Could you filter the records below and keep only the lines with the word "capsule"?

◇ ◇ ◇ ◇

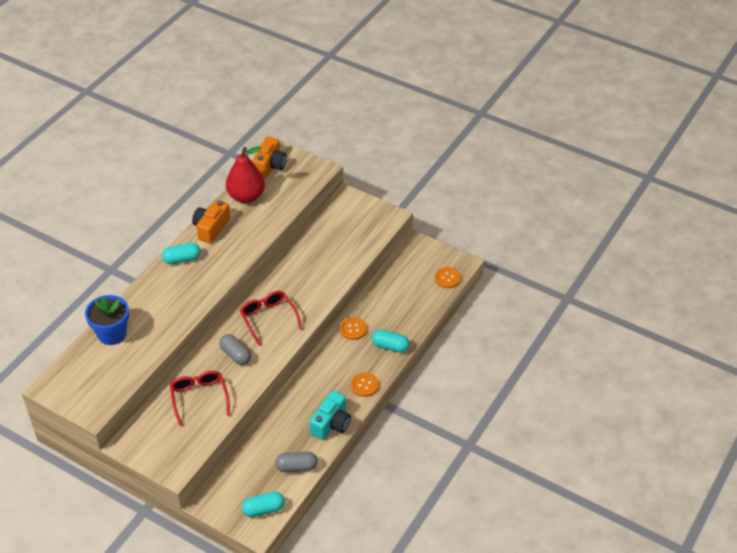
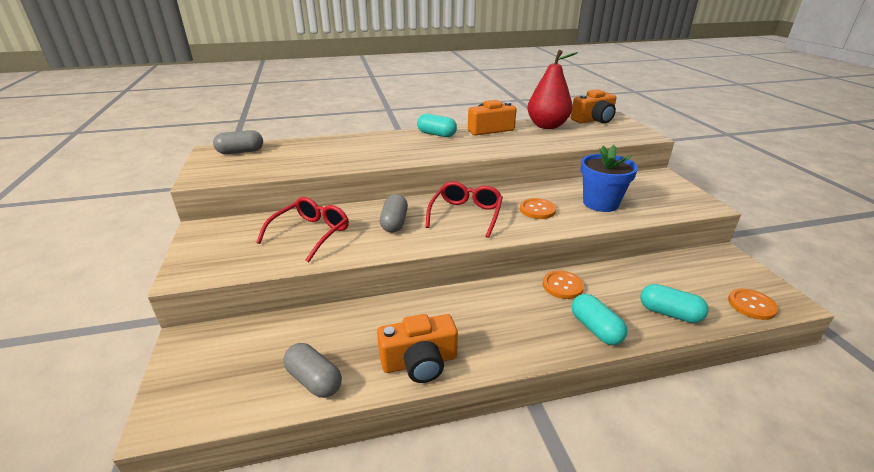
camera: 45 degrees right, 15 degrees down
(72, 373) = (241, 152): none -> grey capsule
(112, 334) = (309, 146): blue flower pot -> blue flower pot (600, 203)
(264, 509) = (209, 399): turquoise capsule -> turquoise capsule (669, 313)
(331, 423) = (419, 362): turquoise camera -> orange camera
(364, 385) = (513, 349): orange button -> orange button (537, 210)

◇ ◇ ◇ ◇

▶ ANSWER:
(72, 373) = (241, 152): none -> grey capsule
(264, 509) = (209, 399): turquoise capsule -> turquoise capsule (669, 313)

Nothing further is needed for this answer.